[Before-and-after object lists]

***

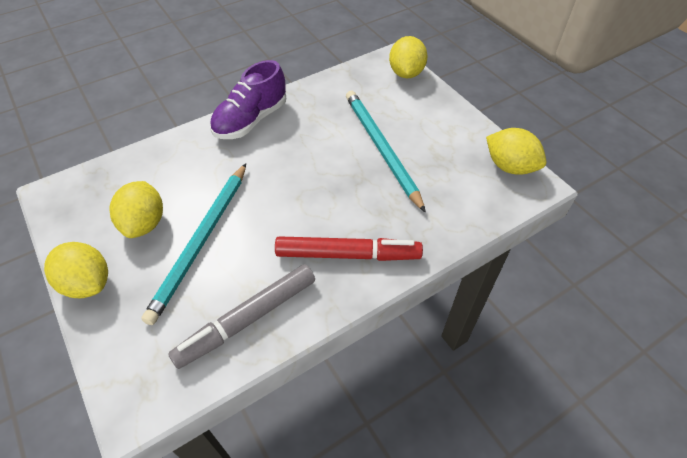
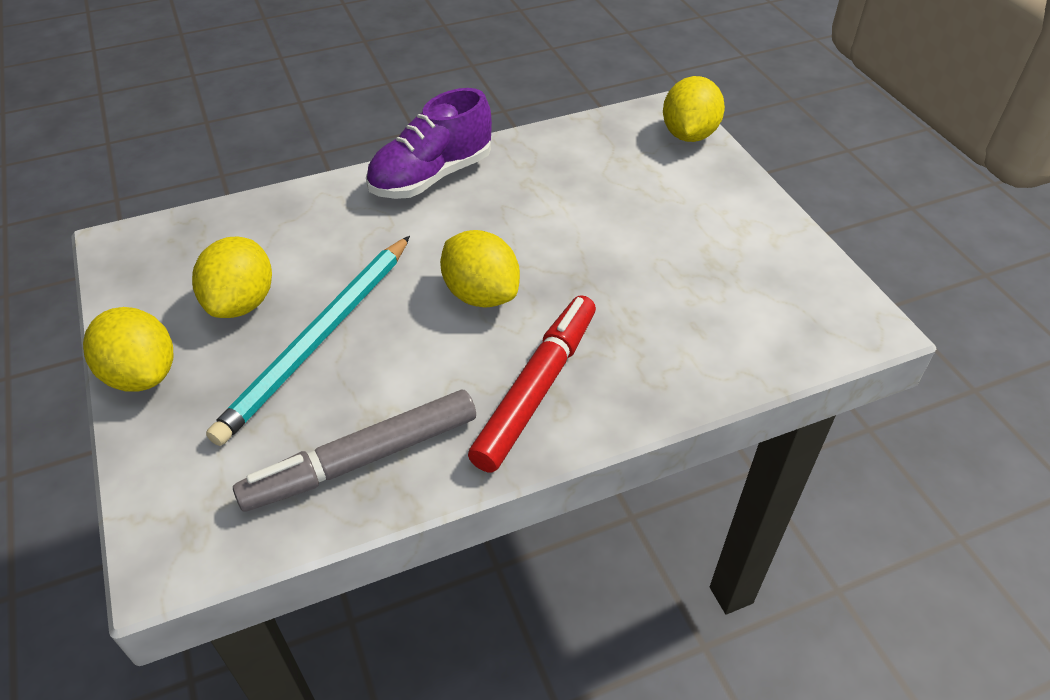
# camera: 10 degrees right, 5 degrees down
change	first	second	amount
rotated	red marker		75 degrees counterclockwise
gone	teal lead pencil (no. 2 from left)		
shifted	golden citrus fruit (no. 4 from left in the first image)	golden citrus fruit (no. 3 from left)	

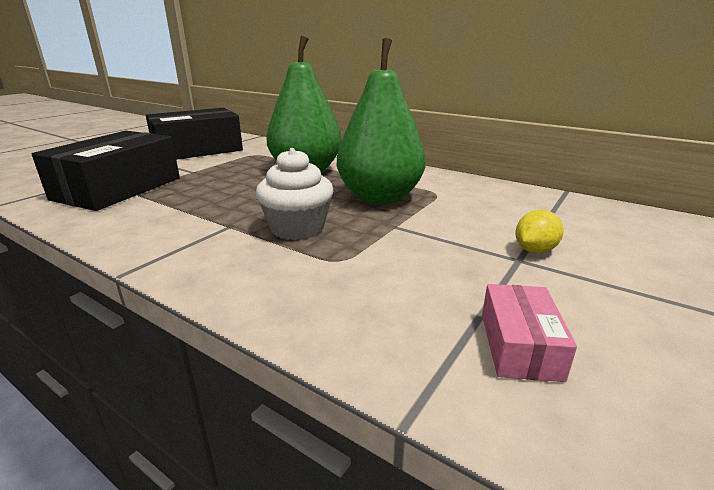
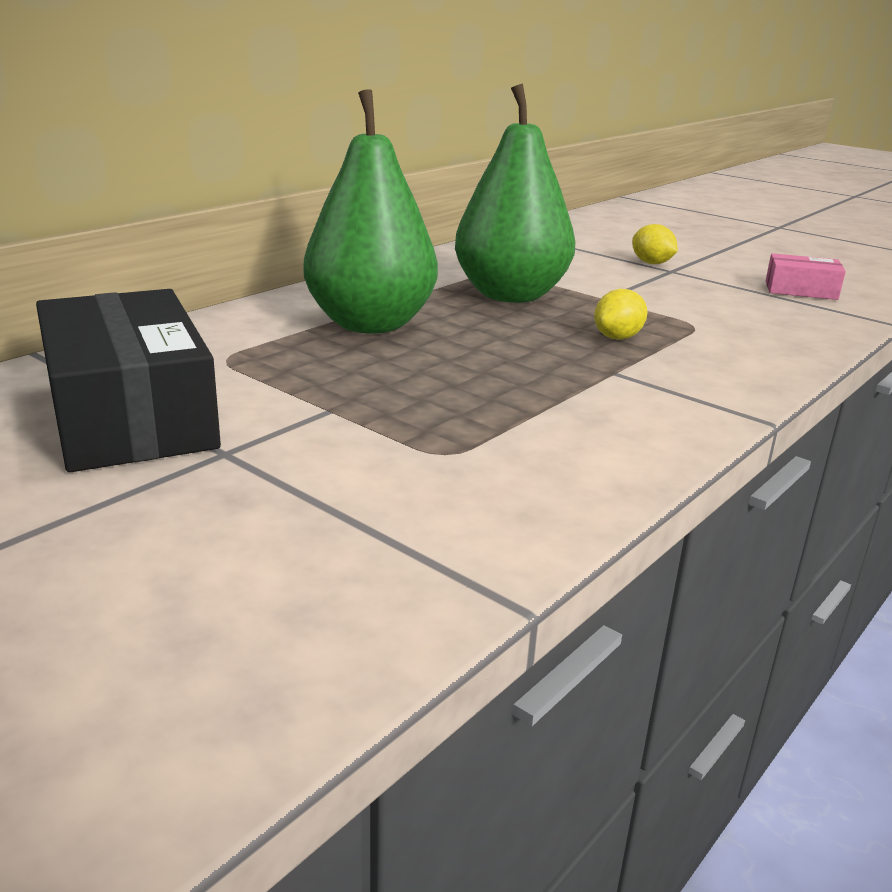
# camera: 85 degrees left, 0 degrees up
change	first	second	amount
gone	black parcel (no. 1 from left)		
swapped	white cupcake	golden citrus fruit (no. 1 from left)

***

Only a number is wanted. Count the lines of the data that contain "citrus".

### ANSWER SPACE
2